Input:
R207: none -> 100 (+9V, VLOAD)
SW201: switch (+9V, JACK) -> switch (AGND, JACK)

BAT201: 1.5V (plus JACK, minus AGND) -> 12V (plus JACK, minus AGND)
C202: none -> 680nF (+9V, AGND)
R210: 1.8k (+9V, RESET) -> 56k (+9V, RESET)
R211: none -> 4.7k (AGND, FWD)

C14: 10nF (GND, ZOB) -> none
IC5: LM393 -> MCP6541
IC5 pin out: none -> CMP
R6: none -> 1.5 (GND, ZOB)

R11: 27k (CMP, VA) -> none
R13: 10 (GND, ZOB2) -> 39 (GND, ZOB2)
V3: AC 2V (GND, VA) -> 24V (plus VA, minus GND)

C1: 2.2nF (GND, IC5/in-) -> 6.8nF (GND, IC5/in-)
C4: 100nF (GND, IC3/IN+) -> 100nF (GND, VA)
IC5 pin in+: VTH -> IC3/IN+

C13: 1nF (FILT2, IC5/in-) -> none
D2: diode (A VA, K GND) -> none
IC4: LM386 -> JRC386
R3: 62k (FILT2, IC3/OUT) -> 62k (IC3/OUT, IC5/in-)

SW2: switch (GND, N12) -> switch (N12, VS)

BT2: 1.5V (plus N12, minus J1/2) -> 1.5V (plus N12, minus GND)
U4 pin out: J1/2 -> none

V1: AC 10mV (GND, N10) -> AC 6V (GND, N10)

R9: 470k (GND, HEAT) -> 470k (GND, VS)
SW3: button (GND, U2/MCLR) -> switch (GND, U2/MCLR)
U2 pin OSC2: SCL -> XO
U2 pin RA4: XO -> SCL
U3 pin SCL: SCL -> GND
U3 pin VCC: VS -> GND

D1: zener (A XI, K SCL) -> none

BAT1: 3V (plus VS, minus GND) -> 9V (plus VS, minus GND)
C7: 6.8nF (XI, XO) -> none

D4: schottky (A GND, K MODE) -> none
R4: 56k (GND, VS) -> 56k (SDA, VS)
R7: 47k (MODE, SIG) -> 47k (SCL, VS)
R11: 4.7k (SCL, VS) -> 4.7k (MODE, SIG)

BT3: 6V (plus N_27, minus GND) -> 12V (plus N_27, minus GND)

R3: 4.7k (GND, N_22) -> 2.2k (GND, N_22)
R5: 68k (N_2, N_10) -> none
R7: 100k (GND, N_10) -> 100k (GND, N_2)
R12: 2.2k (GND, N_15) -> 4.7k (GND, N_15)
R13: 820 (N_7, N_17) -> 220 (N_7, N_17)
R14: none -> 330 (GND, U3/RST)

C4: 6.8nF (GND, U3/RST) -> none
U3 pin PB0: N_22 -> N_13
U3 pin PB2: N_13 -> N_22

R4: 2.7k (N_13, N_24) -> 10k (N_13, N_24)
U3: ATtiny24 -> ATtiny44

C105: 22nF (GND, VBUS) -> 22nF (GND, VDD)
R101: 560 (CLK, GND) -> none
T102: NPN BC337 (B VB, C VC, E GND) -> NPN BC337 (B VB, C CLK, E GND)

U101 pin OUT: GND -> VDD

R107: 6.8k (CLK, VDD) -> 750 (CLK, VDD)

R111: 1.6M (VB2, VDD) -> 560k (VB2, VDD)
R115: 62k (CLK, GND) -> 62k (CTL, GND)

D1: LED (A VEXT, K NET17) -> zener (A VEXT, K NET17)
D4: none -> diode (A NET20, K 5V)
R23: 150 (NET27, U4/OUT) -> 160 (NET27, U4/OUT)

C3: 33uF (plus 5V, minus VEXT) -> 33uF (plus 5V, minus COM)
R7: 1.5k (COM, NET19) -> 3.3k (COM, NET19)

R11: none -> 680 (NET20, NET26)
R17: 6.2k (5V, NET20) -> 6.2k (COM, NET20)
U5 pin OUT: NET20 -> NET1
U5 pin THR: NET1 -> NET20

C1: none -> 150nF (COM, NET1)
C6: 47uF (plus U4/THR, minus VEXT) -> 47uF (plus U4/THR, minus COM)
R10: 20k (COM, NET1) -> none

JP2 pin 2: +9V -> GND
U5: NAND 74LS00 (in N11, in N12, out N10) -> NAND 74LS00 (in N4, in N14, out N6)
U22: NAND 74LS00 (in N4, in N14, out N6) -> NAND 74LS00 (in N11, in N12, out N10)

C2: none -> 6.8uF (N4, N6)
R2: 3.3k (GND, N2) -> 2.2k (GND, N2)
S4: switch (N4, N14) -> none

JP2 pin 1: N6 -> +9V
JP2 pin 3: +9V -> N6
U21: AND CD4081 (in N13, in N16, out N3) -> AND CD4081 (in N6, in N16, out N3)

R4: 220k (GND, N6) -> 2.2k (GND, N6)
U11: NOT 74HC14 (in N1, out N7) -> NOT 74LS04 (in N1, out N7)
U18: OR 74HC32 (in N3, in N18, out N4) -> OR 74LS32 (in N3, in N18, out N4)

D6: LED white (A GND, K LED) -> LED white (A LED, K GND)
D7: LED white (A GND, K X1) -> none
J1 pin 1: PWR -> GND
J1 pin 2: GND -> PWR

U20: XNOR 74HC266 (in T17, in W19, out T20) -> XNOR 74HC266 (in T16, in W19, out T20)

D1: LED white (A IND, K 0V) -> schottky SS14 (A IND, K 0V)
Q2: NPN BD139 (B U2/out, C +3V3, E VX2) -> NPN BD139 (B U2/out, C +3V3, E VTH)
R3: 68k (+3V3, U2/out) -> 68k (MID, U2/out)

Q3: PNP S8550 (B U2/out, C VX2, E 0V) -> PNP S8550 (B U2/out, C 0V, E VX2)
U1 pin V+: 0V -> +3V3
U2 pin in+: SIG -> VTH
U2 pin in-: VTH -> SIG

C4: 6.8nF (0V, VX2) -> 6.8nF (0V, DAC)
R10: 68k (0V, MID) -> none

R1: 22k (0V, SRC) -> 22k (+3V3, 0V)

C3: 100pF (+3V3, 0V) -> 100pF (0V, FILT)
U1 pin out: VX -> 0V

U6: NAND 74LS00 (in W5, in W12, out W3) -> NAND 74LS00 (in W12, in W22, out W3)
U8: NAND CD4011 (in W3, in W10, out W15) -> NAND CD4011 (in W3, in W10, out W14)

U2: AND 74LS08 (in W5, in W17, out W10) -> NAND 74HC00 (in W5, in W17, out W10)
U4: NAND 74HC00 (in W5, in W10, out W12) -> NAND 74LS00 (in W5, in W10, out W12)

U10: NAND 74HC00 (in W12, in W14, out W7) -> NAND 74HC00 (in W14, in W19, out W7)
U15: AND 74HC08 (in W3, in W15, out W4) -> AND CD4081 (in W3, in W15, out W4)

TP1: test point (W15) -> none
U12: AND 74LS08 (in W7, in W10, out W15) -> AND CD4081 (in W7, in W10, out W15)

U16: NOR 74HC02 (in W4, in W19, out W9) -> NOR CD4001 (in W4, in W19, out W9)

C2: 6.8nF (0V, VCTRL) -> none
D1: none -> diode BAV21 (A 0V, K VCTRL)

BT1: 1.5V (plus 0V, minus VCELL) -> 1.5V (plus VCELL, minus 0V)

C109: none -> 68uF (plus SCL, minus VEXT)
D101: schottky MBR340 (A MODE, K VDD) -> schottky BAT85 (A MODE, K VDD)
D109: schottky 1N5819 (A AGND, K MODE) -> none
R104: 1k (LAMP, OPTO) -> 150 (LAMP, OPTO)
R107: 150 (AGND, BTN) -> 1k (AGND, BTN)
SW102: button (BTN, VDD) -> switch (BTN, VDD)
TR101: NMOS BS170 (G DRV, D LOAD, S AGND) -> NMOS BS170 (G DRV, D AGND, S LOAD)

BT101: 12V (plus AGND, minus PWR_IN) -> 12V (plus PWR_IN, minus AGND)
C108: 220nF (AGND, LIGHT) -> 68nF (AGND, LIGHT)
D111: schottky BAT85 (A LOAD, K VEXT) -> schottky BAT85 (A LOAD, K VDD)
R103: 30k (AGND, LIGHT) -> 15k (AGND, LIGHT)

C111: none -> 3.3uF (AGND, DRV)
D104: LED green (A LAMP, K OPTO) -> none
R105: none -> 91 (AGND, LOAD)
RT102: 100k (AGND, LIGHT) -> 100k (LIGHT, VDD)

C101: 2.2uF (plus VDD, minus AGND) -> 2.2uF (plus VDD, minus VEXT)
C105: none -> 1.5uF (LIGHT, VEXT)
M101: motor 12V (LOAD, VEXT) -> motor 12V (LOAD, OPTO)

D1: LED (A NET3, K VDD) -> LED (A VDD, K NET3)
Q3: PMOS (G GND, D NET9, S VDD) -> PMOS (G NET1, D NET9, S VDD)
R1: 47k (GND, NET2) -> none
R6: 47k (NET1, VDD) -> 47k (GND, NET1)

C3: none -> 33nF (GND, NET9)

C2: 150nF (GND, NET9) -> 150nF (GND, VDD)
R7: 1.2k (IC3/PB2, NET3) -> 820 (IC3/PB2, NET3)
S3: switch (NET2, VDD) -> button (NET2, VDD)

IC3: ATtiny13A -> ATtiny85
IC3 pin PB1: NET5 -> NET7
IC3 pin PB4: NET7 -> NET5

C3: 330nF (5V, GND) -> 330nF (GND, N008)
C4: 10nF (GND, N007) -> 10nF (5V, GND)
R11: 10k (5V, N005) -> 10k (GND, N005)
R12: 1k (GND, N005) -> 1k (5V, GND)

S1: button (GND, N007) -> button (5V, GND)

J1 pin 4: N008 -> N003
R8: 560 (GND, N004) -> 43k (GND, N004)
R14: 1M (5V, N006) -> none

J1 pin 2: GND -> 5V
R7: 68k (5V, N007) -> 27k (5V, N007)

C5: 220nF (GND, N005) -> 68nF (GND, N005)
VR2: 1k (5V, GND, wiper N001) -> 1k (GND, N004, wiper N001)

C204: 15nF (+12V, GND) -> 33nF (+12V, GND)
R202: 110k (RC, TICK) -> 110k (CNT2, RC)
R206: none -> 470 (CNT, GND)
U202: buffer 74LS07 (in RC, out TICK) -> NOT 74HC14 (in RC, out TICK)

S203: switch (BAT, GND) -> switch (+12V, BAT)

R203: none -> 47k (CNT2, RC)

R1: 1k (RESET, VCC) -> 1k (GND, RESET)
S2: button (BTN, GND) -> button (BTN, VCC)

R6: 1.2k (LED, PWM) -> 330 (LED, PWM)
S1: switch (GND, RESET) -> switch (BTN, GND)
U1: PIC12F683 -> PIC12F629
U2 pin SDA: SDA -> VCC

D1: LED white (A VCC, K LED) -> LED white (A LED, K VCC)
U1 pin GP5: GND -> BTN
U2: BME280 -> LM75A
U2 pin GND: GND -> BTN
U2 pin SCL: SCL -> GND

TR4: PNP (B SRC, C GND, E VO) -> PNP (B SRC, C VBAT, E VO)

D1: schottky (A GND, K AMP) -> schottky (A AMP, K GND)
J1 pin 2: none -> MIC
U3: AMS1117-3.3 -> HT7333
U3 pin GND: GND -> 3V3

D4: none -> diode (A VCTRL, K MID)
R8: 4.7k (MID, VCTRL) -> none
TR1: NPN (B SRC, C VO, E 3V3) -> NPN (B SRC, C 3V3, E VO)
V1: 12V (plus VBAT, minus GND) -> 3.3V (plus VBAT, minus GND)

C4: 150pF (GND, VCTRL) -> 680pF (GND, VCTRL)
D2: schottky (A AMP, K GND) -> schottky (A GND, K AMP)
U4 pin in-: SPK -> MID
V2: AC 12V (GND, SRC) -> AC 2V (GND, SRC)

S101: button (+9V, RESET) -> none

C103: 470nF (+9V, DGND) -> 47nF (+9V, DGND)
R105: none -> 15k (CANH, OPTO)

Task directions:
Where the listing above reaches the line that contains "R17: 6.2k (5V, NET20) -> 6.2k (COM, NET20)", start retyping, and finish with the line that contains "R1: 22k (0V, SRC) -> 22k (+3V3, 0V)"; reproduce those lines exactly and no others.

Response to the exercise:
R17: 6.2k (5V, NET20) -> 6.2k (COM, NET20)
U5 pin OUT: NET20 -> NET1
U5 pin THR: NET1 -> NET20

C1: none -> 150nF (COM, NET1)
C6: 47uF (plus U4/THR, minus VEXT) -> 47uF (plus U4/THR, minus COM)
R10: 20k (COM, NET1) -> none

JP2 pin 2: +9V -> GND
U5: NAND 74LS00 (in N11, in N12, out N10) -> NAND 74LS00 (in N4, in N14, out N6)
U22: NAND 74LS00 (in N4, in N14, out N6) -> NAND 74LS00 (in N11, in N12, out N10)

C2: none -> 6.8uF (N4, N6)
R2: 3.3k (GND, N2) -> 2.2k (GND, N2)
S4: switch (N4, N14) -> none

JP2 pin 1: N6 -> +9V
JP2 pin 3: +9V -> N6
U21: AND CD4081 (in N13, in N16, out N3) -> AND CD4081 (in N6, in N16, out N3)

R4: 220k (GND, N6) -> 2.2k (GND, N6)
U11: NOT 74HC14 (in N1, out N7) -> NOT 74LS04 (in N1, out N7)
U18: OR 74HC32 (in N3, in N18, out N4) -> OR 74LS32 (in N3, in N18, out N4)

D6: LED white (A GND, K LED) -> LED white (A LED, K GND)
D7: LED white (A GND, K X1) -> none
J1 pin 1: PWR -> GND
J1 pin 2: GND -> PWR

U20: XNOR 74HC266 (in T17, in W19, out T20) -> XNOR 74HC266 (in T16, in W19, out T20)

D1: LED white (A IND, K 0V) -> schottky SS14 (A IND, K 0V)
Q2: NPN BD139 (B U2/out, C +3V3, E VX2) -> NPN BD139 (B U2/out, C +3V3, E VTH)
R3: 68k (+3V3, U2/out) -> 68k (MID, U2/out)

Q3: PNP S8550 (B U2/out, C VX2, E 0V) -> PNP S8550 (B U2/out, C 0V, E VX2)
U1 pin V+: 0V -> +3V3
U2 pin in+: SIG -> VTH
U2 pin in-: VTH -> SIG

C4: 6.8nF (0V, VX2) -> 6.8nF (0V, DAC)
R10: 68k (0V, MID) -> none

R1: 22k (0V, SRC) -> 22k (+3V3, 0V)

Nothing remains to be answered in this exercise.